→ **Data for analysis**:

↓

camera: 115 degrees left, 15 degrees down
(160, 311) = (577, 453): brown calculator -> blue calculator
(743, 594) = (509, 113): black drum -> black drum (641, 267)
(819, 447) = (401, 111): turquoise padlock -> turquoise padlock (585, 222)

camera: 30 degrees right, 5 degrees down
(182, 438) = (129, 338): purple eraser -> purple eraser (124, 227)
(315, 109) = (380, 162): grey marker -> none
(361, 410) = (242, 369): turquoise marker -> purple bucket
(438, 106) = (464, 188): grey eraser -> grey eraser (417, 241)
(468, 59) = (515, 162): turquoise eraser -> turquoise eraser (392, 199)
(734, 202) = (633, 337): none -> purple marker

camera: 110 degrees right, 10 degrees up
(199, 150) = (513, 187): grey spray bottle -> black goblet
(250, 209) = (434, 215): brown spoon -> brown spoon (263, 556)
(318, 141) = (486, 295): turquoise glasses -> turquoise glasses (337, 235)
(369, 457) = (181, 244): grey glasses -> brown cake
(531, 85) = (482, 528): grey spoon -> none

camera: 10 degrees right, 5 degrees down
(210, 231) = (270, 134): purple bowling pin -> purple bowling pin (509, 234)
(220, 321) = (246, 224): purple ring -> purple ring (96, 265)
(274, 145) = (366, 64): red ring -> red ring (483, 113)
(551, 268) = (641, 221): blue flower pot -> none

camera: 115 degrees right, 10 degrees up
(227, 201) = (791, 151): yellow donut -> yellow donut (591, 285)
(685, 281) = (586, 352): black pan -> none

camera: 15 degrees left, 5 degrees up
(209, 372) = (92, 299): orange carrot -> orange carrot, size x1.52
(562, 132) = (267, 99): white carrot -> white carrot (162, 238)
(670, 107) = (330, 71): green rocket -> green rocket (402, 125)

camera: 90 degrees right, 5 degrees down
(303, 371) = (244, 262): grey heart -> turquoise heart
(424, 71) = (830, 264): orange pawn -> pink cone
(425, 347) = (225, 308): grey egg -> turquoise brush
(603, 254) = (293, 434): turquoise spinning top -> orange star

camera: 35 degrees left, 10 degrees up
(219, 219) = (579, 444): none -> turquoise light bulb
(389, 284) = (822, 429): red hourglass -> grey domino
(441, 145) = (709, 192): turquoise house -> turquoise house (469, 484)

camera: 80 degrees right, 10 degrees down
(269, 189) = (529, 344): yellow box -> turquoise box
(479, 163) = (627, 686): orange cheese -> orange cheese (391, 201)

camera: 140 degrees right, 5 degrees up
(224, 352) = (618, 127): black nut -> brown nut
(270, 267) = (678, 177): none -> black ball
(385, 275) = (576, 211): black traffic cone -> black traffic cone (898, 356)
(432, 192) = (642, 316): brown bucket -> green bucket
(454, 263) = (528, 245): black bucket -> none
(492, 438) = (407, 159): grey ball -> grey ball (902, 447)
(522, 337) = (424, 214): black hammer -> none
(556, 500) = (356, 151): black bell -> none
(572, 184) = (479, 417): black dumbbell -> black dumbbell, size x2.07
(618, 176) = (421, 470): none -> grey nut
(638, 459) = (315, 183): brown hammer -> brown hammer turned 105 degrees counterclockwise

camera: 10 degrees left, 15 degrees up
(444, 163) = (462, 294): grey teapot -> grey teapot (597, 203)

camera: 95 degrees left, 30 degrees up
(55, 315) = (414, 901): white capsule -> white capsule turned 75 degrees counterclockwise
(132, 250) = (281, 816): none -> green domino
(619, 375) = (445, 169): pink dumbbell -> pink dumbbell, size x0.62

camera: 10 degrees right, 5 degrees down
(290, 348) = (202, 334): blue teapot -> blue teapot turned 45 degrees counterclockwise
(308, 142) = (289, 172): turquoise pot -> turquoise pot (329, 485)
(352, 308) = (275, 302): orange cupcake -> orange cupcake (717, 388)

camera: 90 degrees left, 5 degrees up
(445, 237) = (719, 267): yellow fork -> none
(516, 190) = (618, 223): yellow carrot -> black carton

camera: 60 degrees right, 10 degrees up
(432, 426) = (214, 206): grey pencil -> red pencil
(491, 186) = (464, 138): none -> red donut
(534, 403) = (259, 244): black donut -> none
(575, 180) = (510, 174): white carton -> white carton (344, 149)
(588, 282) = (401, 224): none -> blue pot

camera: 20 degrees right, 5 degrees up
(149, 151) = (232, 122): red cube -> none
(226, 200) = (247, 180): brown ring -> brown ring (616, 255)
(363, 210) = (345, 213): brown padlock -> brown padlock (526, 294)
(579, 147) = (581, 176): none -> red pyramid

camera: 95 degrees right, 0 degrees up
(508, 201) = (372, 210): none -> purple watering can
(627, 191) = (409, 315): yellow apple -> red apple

↑

→ **Required work**: Copy the lines from the entries above in which the word "marker" appears.

→ **Solution to the problem**:
(315, 109) = (380, 162): grey marker -> none
(361, 410) = (242, 369): turquoise marker -> purple bucket
(734, 202) = (633, 337): none -> purple marker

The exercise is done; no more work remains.